TASK PROMPT ▸ Copy the whole listing verbatim.
►
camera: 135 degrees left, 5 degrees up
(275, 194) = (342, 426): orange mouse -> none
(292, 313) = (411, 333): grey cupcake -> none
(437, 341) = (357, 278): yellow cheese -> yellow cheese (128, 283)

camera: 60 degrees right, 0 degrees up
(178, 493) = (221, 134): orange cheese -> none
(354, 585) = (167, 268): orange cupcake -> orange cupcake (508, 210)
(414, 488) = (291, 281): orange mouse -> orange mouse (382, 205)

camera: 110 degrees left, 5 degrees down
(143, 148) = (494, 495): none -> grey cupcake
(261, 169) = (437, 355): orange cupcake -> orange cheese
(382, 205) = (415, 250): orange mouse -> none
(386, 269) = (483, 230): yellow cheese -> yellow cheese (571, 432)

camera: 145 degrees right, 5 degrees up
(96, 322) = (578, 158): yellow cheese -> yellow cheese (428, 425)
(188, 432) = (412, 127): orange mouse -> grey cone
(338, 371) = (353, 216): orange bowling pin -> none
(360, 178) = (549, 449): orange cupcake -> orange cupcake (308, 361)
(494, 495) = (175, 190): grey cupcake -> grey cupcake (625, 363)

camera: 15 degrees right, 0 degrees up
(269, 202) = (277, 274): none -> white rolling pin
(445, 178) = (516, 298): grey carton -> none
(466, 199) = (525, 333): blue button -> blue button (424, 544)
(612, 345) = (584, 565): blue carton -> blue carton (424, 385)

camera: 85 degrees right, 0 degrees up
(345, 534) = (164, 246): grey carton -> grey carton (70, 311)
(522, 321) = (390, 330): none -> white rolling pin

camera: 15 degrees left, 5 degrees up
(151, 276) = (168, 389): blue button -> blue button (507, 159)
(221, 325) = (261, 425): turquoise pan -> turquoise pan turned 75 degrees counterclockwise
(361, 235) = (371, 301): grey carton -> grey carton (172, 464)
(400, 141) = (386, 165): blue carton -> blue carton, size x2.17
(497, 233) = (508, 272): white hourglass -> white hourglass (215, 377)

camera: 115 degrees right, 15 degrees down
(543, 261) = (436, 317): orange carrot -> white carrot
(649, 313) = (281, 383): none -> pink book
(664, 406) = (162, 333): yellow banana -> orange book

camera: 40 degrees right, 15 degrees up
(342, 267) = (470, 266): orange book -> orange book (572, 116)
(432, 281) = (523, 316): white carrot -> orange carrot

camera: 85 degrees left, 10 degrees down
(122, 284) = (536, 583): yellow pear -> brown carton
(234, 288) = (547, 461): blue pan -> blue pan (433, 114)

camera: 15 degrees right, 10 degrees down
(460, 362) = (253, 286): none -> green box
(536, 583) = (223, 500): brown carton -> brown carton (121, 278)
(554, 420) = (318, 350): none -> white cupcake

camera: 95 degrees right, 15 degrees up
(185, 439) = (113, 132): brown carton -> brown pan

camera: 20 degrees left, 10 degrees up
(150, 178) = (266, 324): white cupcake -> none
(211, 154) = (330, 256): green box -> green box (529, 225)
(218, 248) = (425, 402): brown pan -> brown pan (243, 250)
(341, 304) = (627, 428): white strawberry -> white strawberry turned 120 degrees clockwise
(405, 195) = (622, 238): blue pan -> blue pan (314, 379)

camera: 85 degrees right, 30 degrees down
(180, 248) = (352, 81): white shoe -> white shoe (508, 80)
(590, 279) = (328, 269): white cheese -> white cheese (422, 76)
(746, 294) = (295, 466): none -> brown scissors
◄
TASK ANSWER ▸
camera: 135 degrees left, 5 degrees up
(275, 194) = (342, 426): orange mouse -> none
(292, 313) = (411, 333): grey cupcake -> none
(437, 341) = (357, 278): yellow cheese -> yellow cheese (128, 283)

camera: 60 degrees right, 0 degrees up
(178, 493) = (221, 134): orange cheese -> none
(354, 585) = (167, 268): orange cupcake -> orange cupcake (508, 210)
(414, 488) = (291, 281): orange mouse -> orange mouse (382, 205)

camera: 110 degrees left, 5 degrees down
(143, 148) = (494, 495): none -> grey cupcake
(261, 169) = (437, 355): orange cupcake -> orange cheese
(382, 205) = (415, 250): orange mouse -> none
(386, 269) = (483, 230): yellow cheese -> yellow cheese (571, 432)

camera: 145 degrees right, 5 degrees up
(96, 322) = (578, 158): yellow cheese -> yellow cheese (428, 425)
(188, 432) = (412, 127): orange mouse -> grey cone
(338, 371) = (353, 216): orange bowling pin -> none
(360, 178) = (549, 449): orange cupcake -> orange cupcake (308, 361)
(494, 495) = (175, 190): grey cupcake -> grey cupcake (625, 363)

camera: 15 degrees right, 0 degrees up
(269, 202) = (277, 274): none -> white rolling pin
(445, 178) = (516, 298): grey carton -> none
(466, 199) = (525, 333): blue button -> blue button (424, 544)
(612, 345) = (584, 565): blue carton -> blue carton (424, 385)

camera: 85 degrees right, 0 degrees up
(345, 534) = (164, 246): grey carton -> grey carton (70, 311)
(522, 321) = (390, 330): none -> white rolling pin

camera: 15 degrees left, 5 degrees up
(151, 276) = (168, 389): blue button -> blue button (507, 159)
(221, 325) = (261, 425): turquoise pan -> turquoise pan turned 75 degrees counterclockwise
(361, 235) = (371, 301): grey carton -> grey carton (172, 464)
(400, 141) = (386, 165): blue carton -> blue carton, size x2.17
(497, 233) = (508, 272): white hourglass -> white hourglass (215, 377)

camera: 115 degrees right, 15 degrees down
(543, 261) = (436, 317): orange carrot -> white carrot
(649, 313) = (281, 383): none -> pink book
(664, 406) = (162, 333): yellow banana -> orange book

camera: 40 degrees right, 15 degrees up
(342, 267) = (470, 266): orange book -> orange book (572, 116)
(432, 281) = (523, 316): white carrot -> orange carrot

camera: 85 degrees left, 10 degrees down
(122, 284) = (536, 583): yellow pear -> brown carton
(234, 288) = (547, 461): blue pan -> blue pan (433, 114)

camera: 15 degrees right, 10 degrees down
(460, 362) = (253, 286): none -> green box
(536, 583) = (223, 500): brown carton -> brown carton (121, 278)
(554, 420) = (318, 350): none -> white cupcake

camera: 95 degrees right, 15 degrees up
(185, 439) = (113, 132): brown carton -> brown pan

camera: 20 degrees left, 10 degrees up
(150, 178) = (266, 324): white cupcake -> none
(211, 154) = (330, 256): green box -> green box (529, 225)
(218, 248) = (425, 402): brown pan -> brown pan (243, 250)
(341, 304) = (627, 428): white strawberry -> white strawberry turned 120 degrees clockwise
(405, 195) = (622, 238): blue pan -> blue pan (314, 379)

camera: 85 degrees right, 30 degrees down
(180, 248) = (352, 81): white shoe -> white shoe (508, 80)
(590, 279) = (328, 269): white cheese -> white cheese (422, 76)
(746, 294) = (295, 466): none -> brown scissors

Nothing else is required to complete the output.